* WHAT IS REQUIRED
Among the entries below, find the lines with "orange" and copy them.

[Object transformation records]
• • • • •

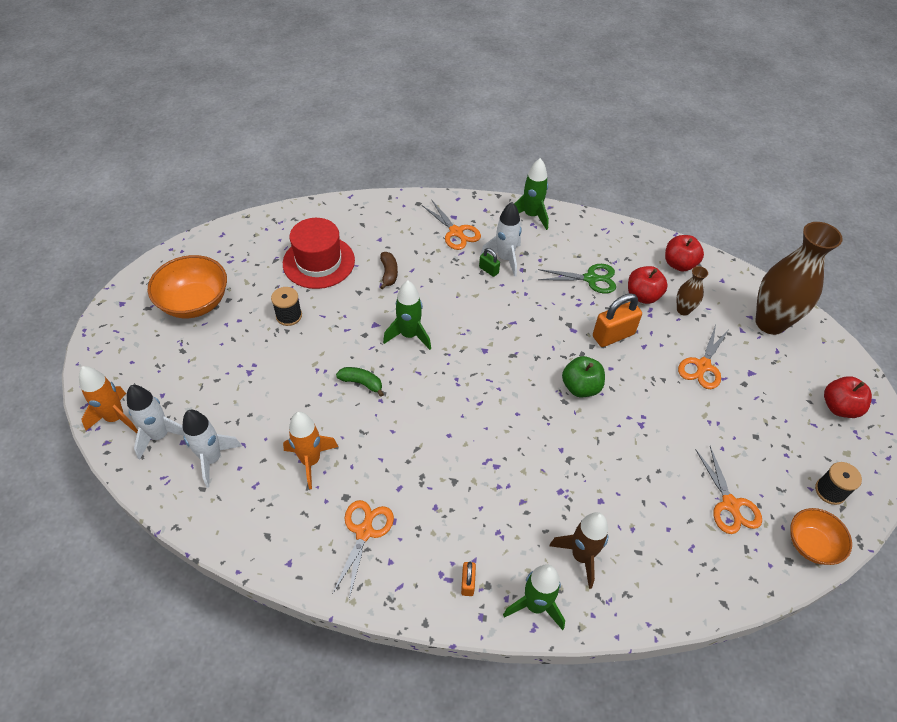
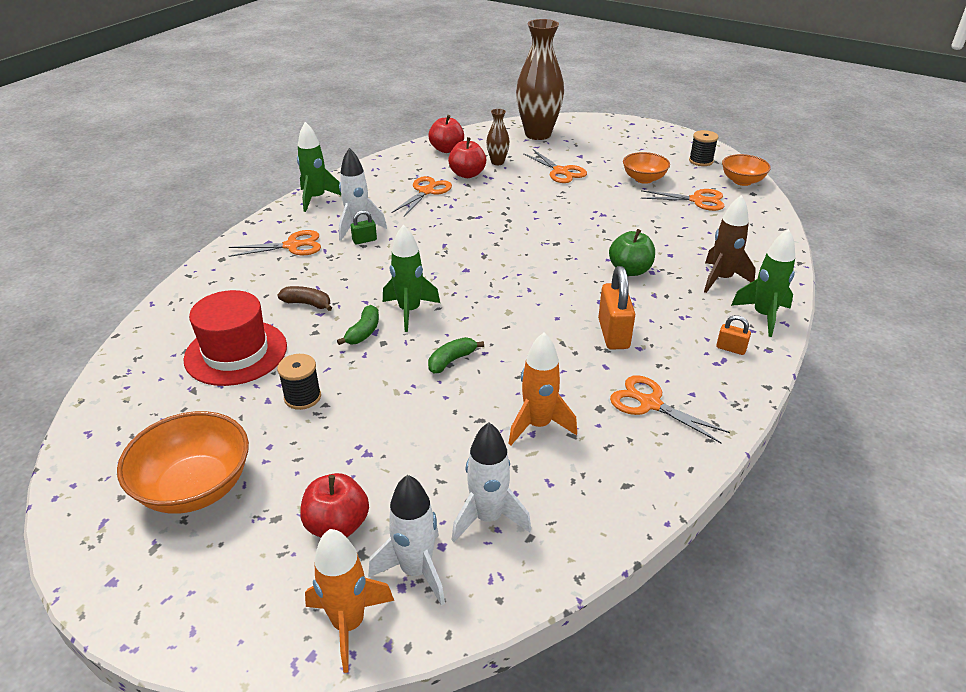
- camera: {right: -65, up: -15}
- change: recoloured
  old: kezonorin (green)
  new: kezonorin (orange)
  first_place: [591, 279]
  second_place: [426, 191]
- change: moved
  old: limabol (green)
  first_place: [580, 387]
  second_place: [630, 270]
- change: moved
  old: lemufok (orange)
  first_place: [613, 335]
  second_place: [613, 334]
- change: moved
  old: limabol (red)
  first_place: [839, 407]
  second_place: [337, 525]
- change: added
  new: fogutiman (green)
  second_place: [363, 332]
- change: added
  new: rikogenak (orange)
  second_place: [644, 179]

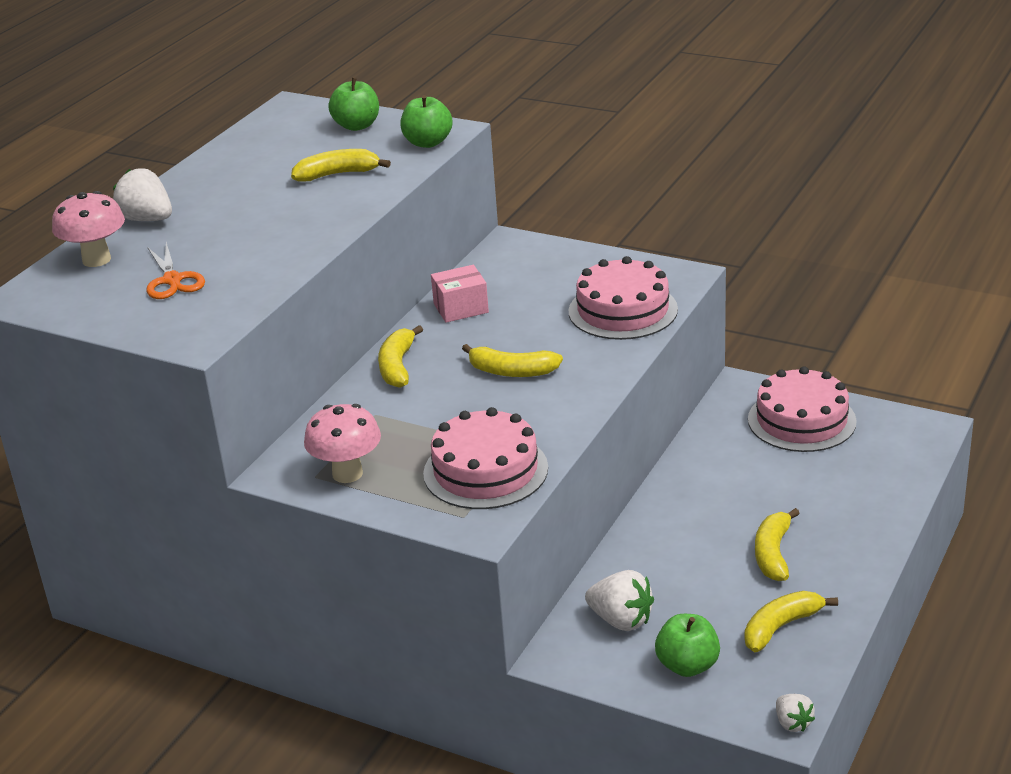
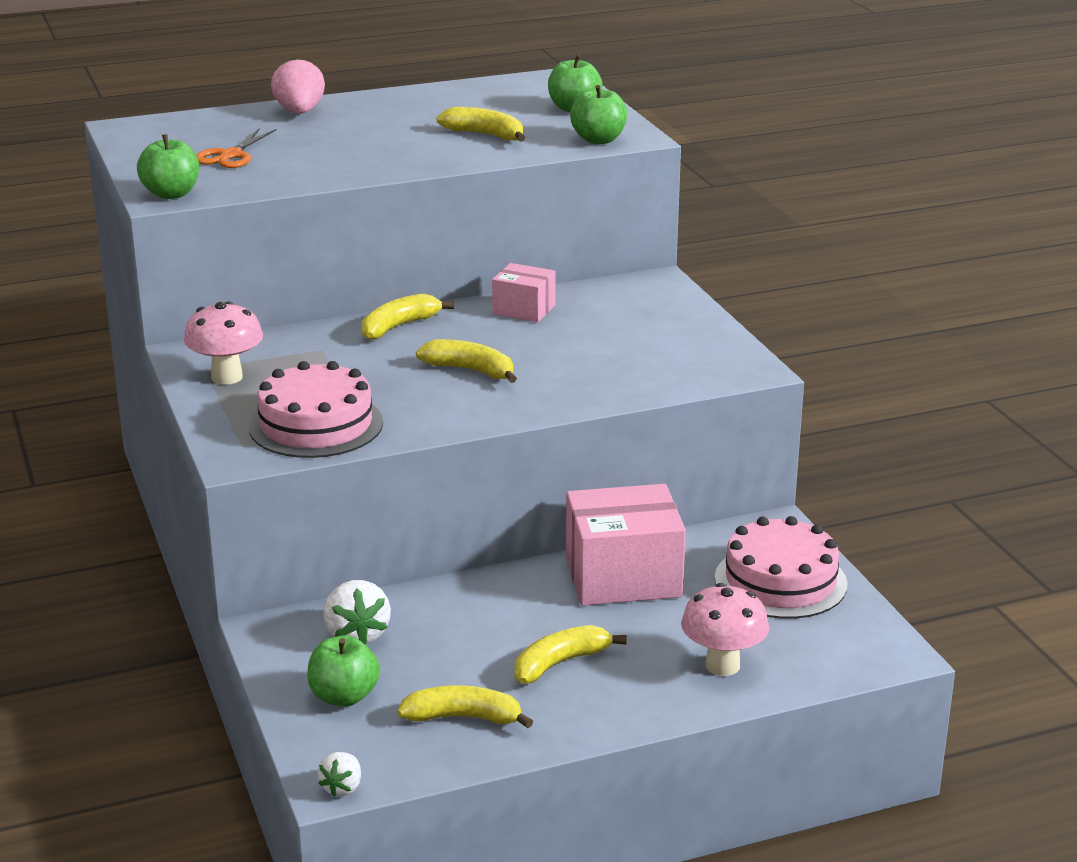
- camera: {right: 40, up: -5}
- change: moved
  old: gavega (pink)
  first_place: [96, 260]
  second_place: [722, 665]
- change: recoloured
  old:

• • • • •

* OUTPUT OF THE EXERCISE
  new: kezonorin (orange)
  old: lemufok (orange)
  new: rikogenak (orange)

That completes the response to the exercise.